**Exercise directions**
Only the lines below between the ones containing "camera: 50 degrees left, 0 degrees up" and "(591, 201) = (298, 147): brown", inclusive, are to be reproduced, each exactly as it stands.

*** Supplied material Section Begins ***

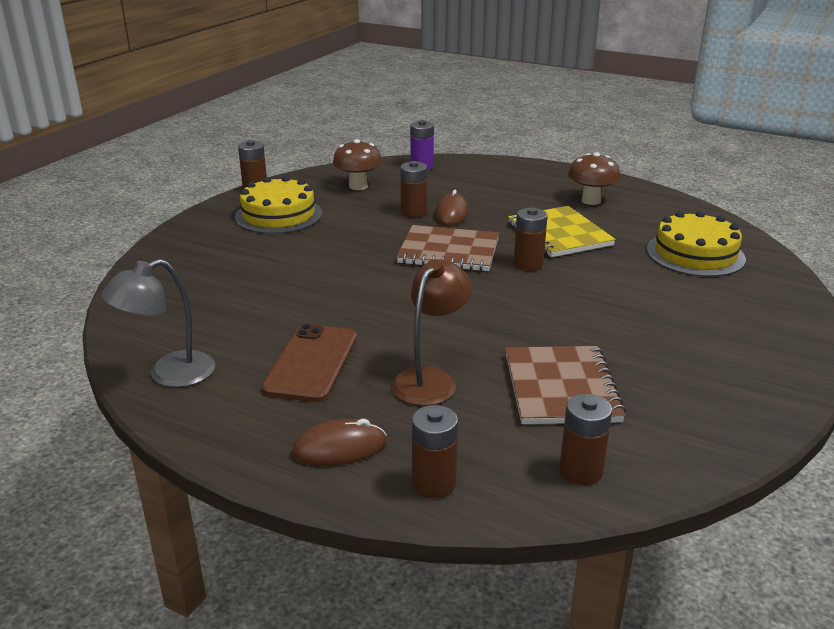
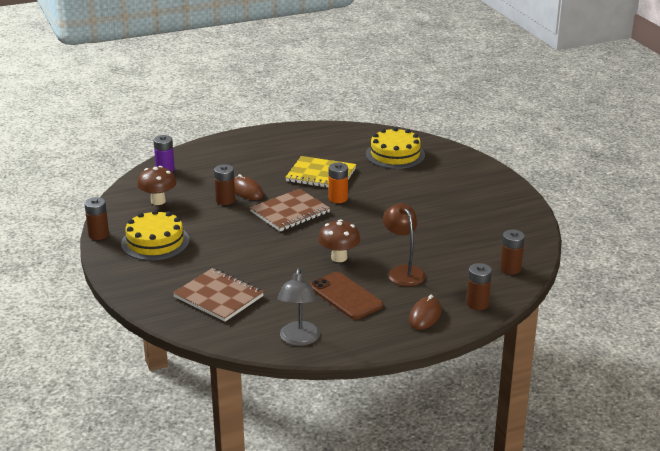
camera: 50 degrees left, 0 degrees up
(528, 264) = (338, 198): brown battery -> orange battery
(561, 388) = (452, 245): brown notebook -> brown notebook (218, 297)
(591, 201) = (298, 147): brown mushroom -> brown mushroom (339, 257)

*** Supplied material Section Ends ***
*** Supplied material Section Begins ***

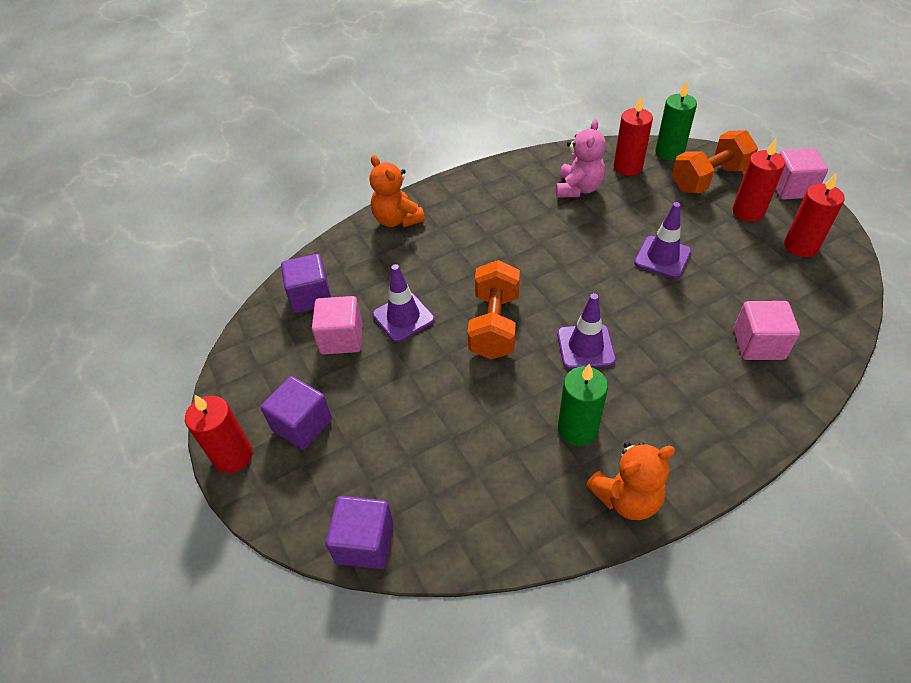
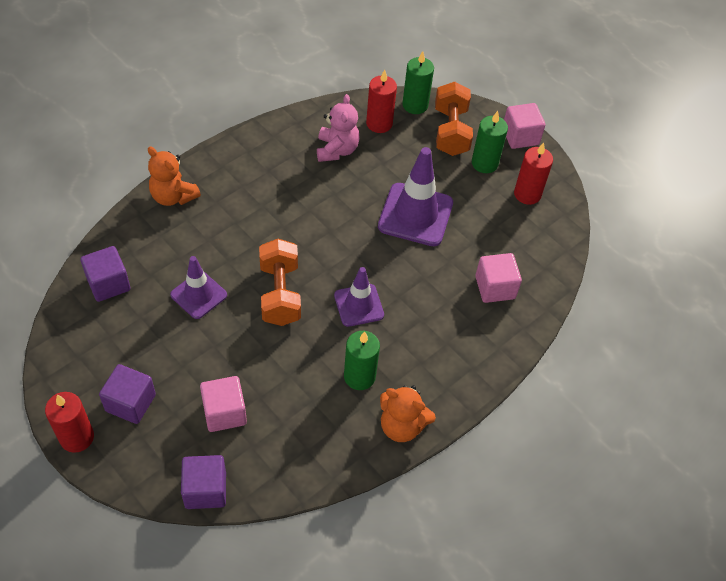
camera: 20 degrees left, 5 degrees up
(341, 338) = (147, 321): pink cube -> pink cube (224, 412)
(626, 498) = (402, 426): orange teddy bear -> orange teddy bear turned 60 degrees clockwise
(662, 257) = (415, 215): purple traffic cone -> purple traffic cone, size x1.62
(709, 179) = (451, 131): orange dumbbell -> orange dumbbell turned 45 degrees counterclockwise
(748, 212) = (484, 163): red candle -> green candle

*** Supplied material Section Ends ***
*** Supplied material Section Begins ***

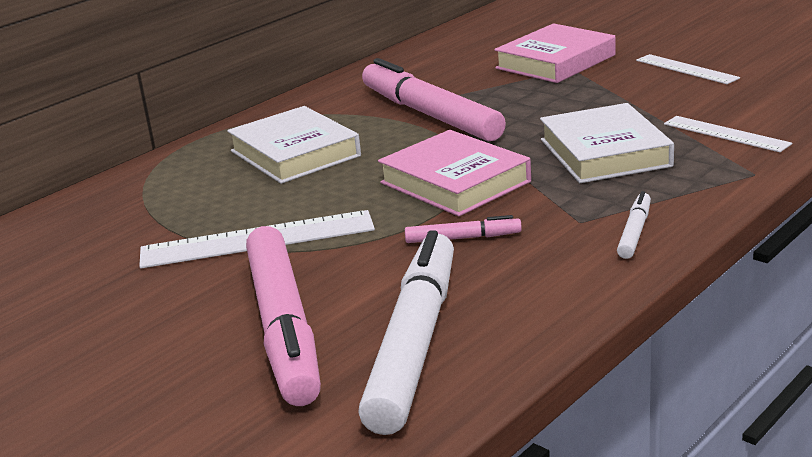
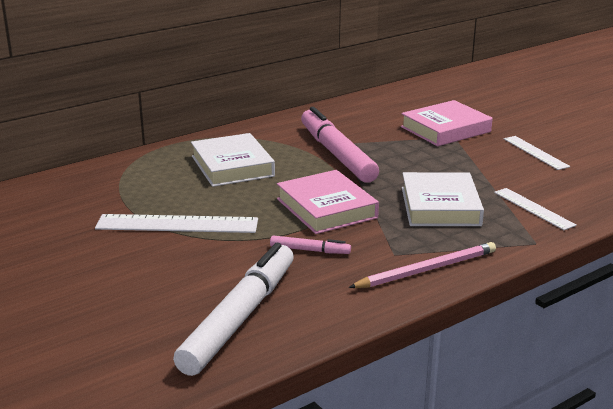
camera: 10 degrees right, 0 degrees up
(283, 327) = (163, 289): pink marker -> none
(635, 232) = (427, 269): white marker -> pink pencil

*** Supplied material Section Ends ***

**Finished task**
camera: 50 degrees left, 0 degrees up
(528, 264) = (338, 198): brown battery -> orange battery
(561, 388) = (452, 245): brown notebook -> brown notebook (218, 297)
(591, 201) = (298, 147): brown mushroom -> brown mushroom (339, 257)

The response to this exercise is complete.